Assigned task: For this exercise, retype the lines from the one that holds "purple robot: 2 -> 1" through the one that holds "white brush: 3 -> 5" in the records below, both included, exactly and without pictures.

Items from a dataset
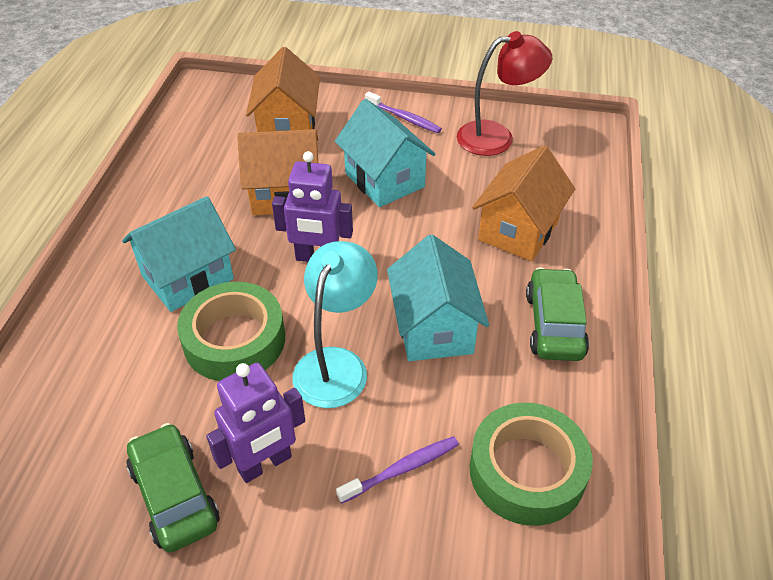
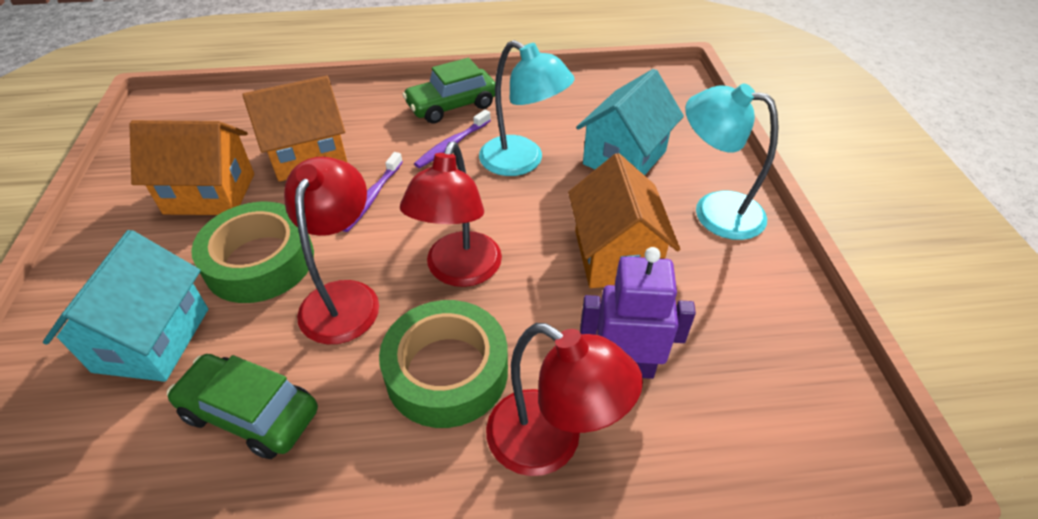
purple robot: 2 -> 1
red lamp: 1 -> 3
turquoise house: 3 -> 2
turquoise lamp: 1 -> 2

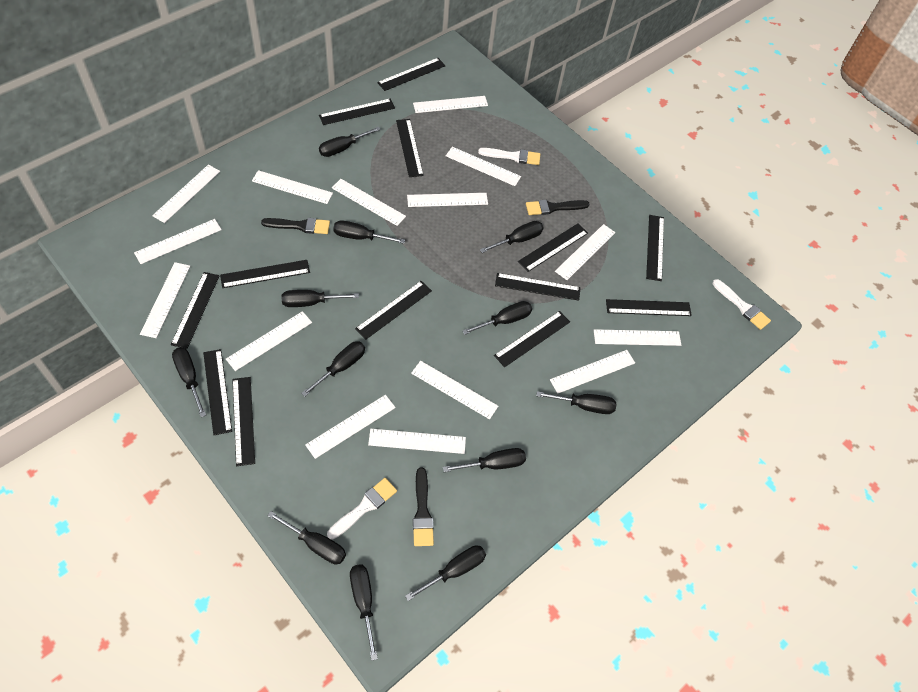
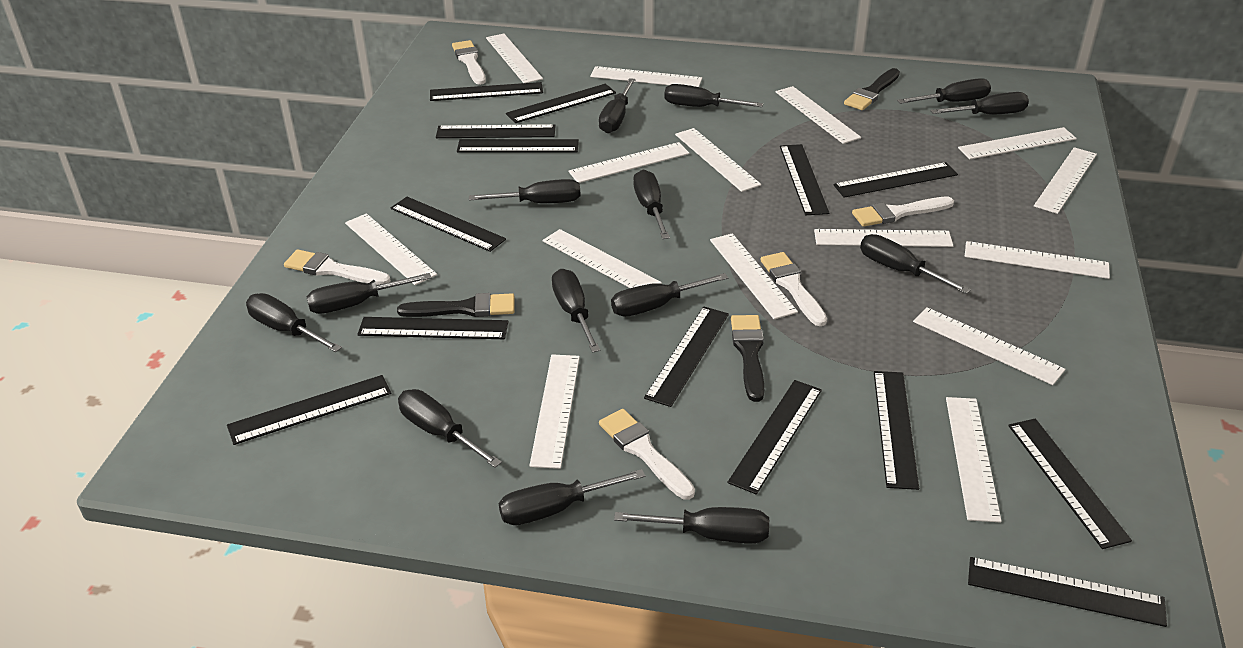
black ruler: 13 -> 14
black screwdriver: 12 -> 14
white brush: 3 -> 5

---

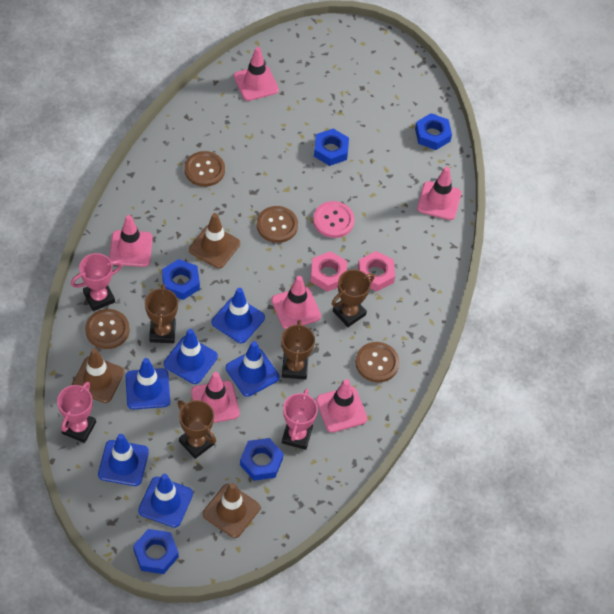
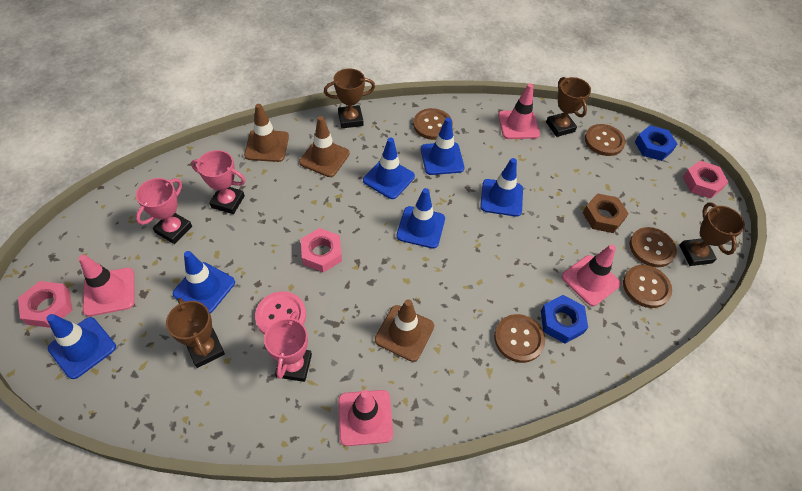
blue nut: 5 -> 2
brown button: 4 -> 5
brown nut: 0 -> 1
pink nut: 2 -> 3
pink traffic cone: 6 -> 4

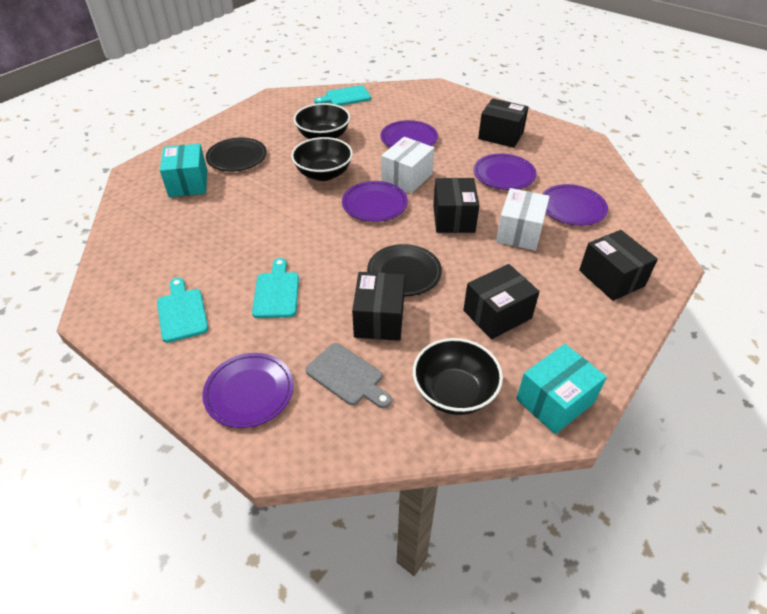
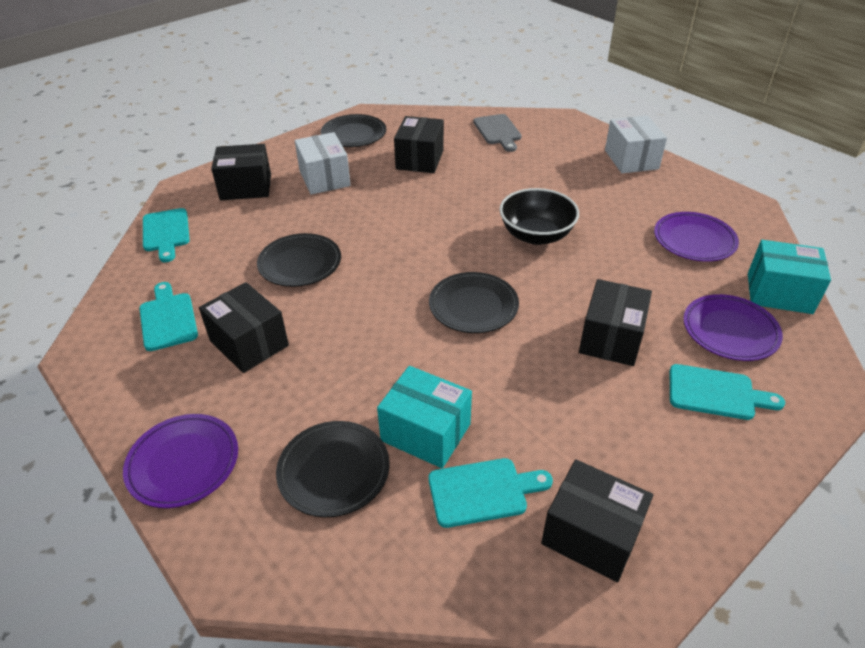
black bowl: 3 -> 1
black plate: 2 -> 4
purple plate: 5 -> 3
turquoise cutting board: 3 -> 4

The completed task:
purple robot: 2 -> 1
red lamp: 1 -> 3
turquoise house: 3 -> 2
turquoise lamp: 1 -> 2

black ruler: 13 -> 14
black screwdriver: 12 -> 14
white brush: 3 -> 5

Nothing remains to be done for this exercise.